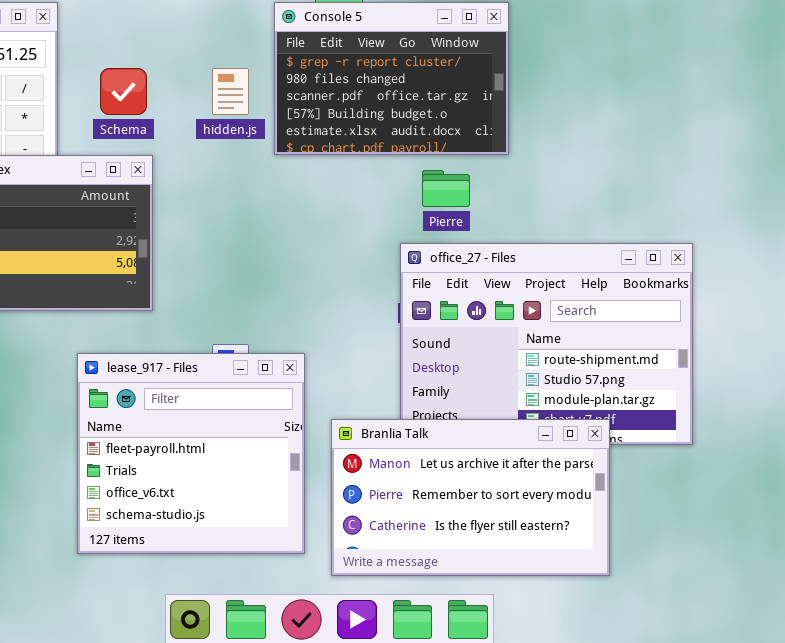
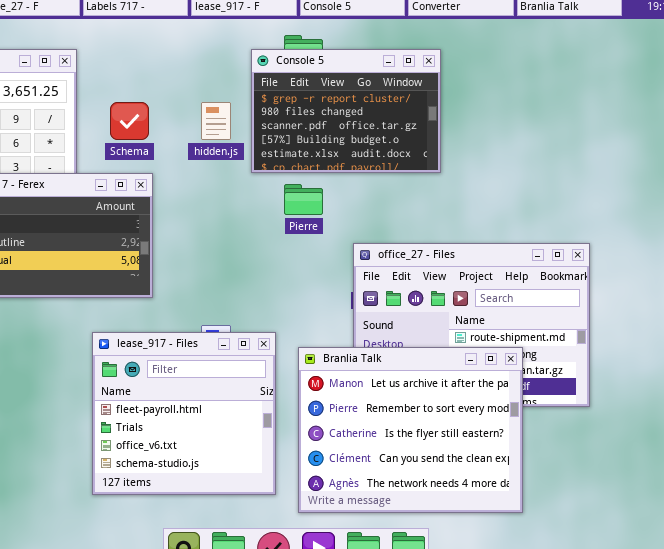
Pierre: [422,170,470,207] -> [284,184,323,215], moved
Branlia Talk: [331,419,610,576] -> [298,347,523,513], resized

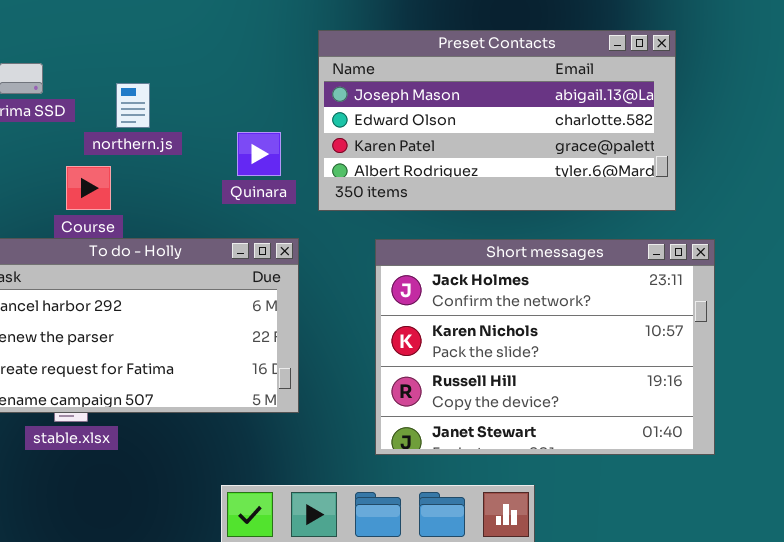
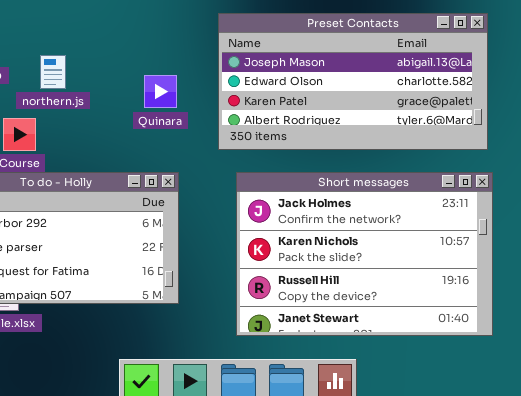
Preset Contacts: [318,30,676,211] -> [218,13,488,150], moved
Quinara: [237,132,281,176] -> [144,75,177,108], moved

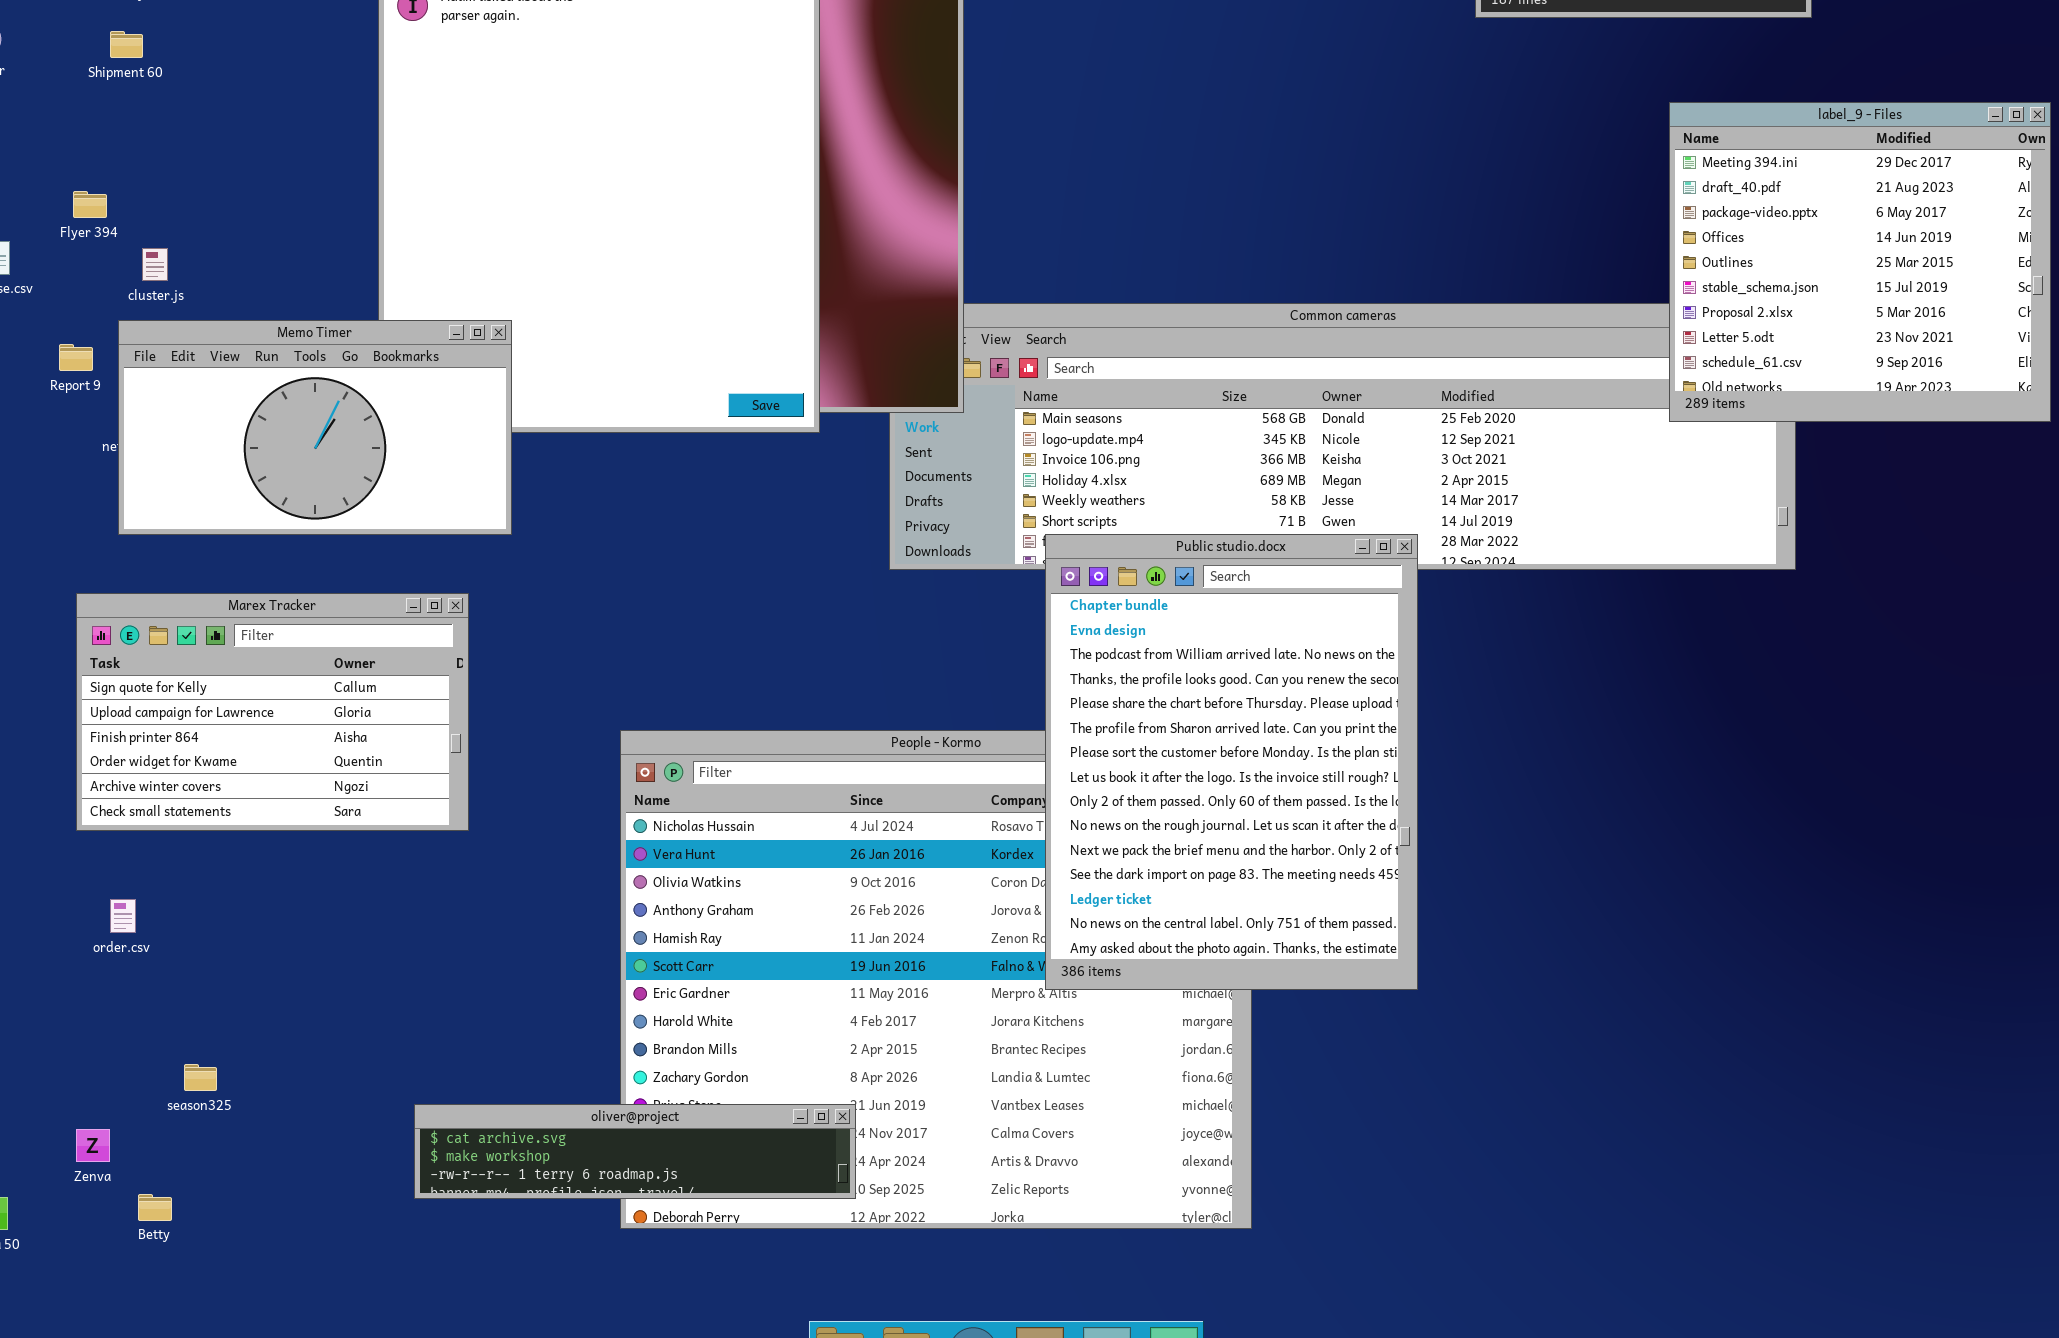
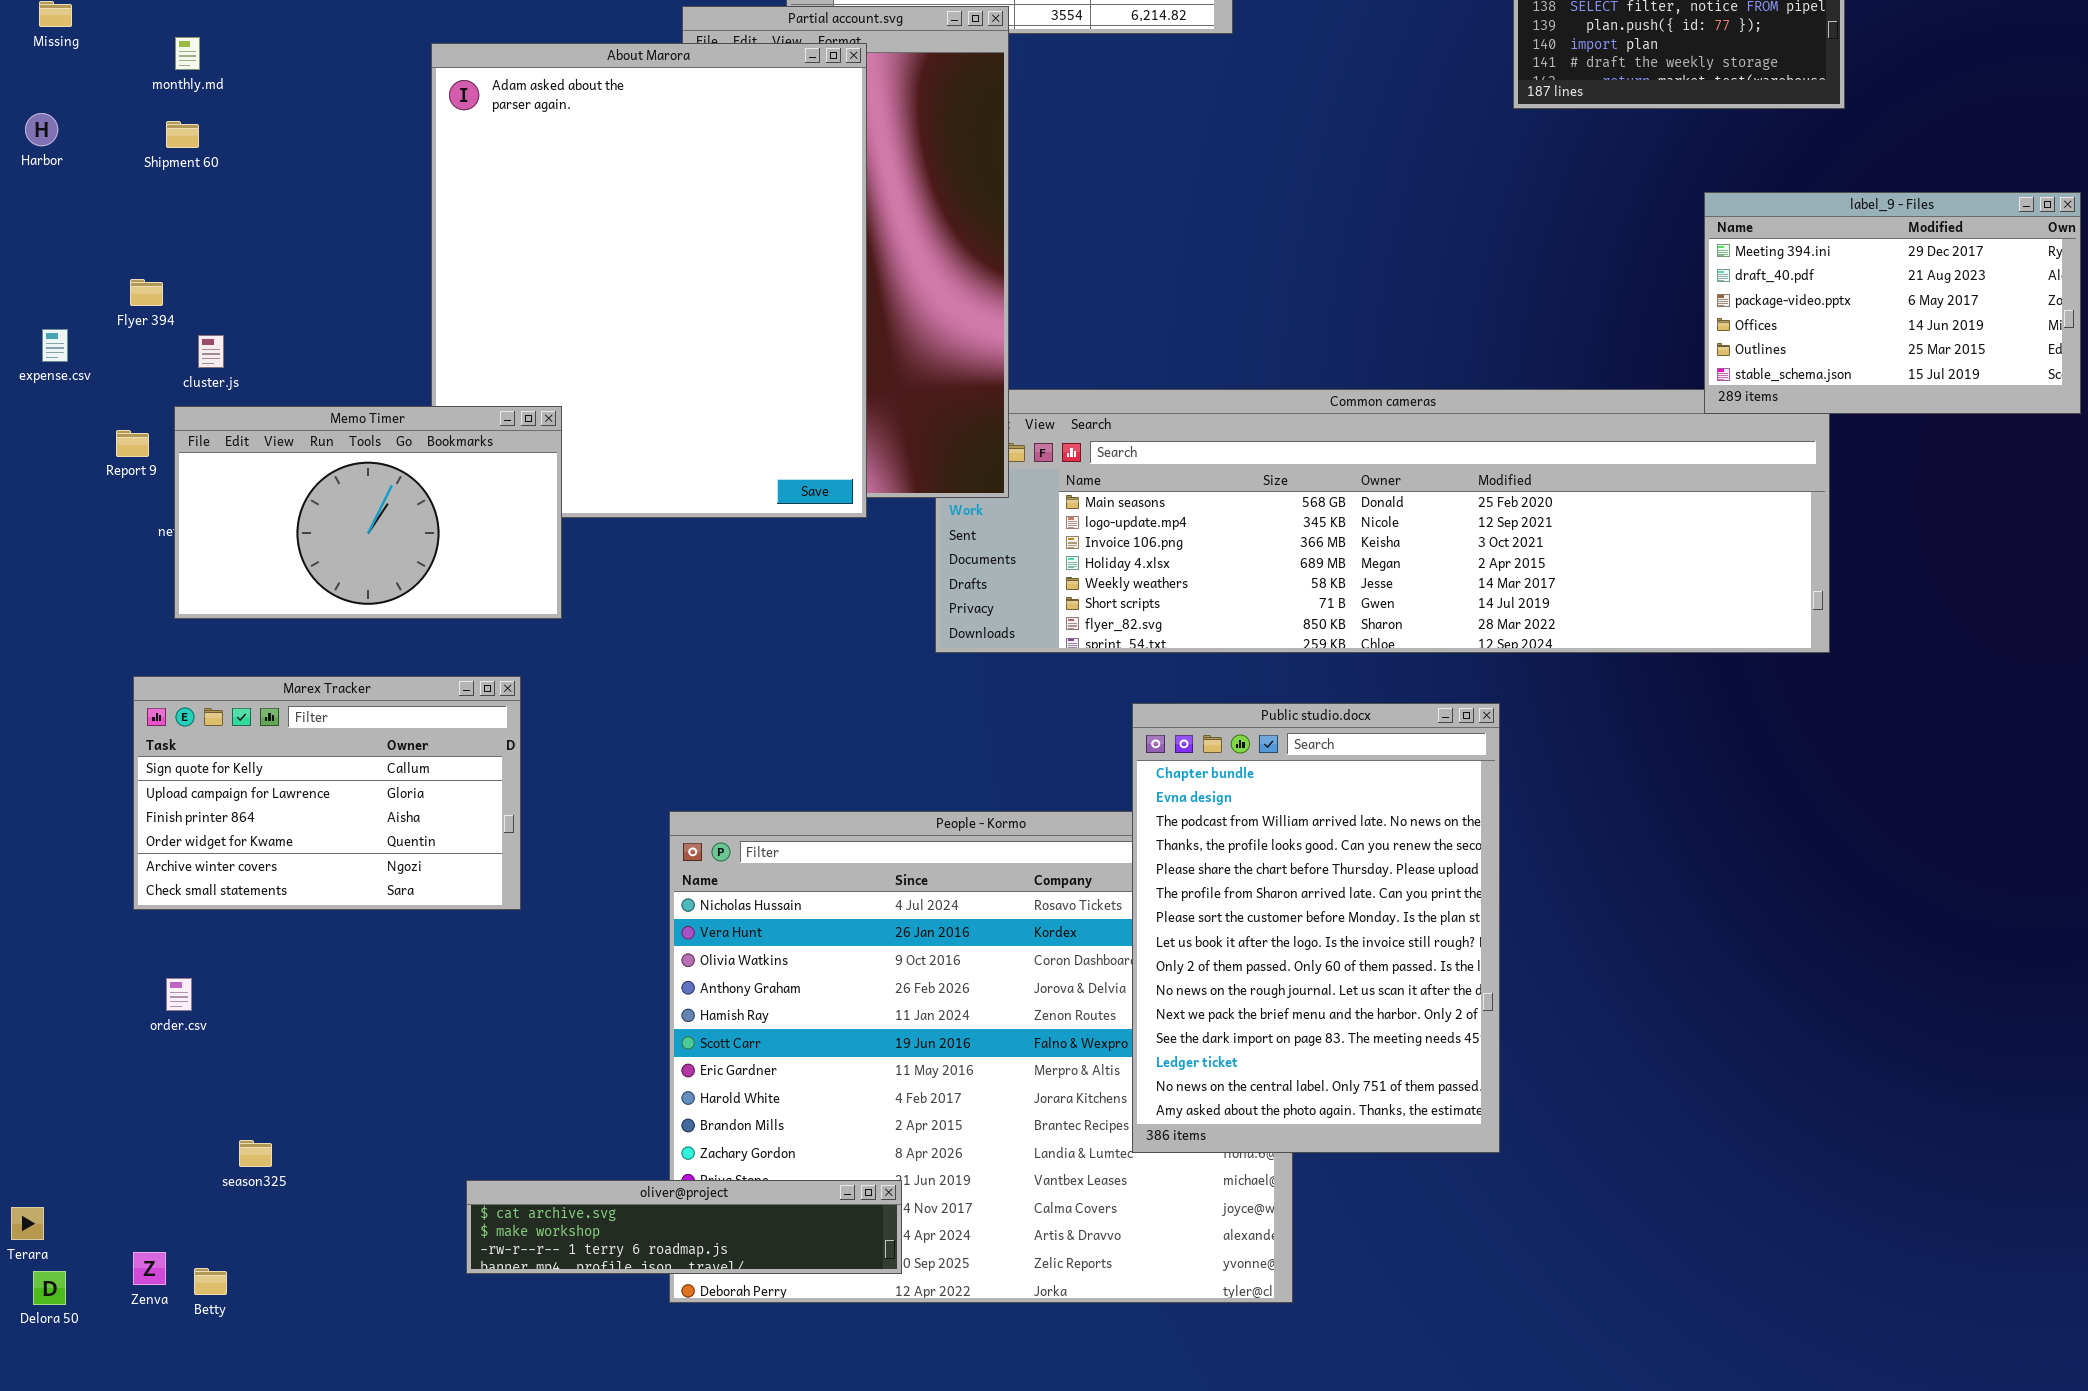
label_9 - Files: [1669,102,2051,422] -> [1704,192,2081,414], resized
Public studio.docx: [1045,534,1418,990] -> [1132,703,1500,1153], moved
Zenva: [76,1129,110,1162] -> [133,1252,166,1285], moved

● ● ●

■ **Aim of the exercise**:
The material shown above is to be repeated verbatim, and its pictures are to be omitted.

■ **Written response**:
Pierre: [422,170,470,207] -> [284,184,323,215], moved
Branlia Talk: [331,419,610,576] -> [298,347,523,513], resized

Preset Contacts: [318,30,676,211] -> [218,13,488,150], moved
Quinara: [237,132,281,176] -> [144,75,177,108], moved

label_9 - Files: [1669,102,2051,422] -> [1704,192,2081,414], resized
Public studio.docx: [1045,534,1418,990] -> [1132,703,1500,1153], moved
Zenva: [76,1129,110,1162] -> [133,1252,166,1285], moved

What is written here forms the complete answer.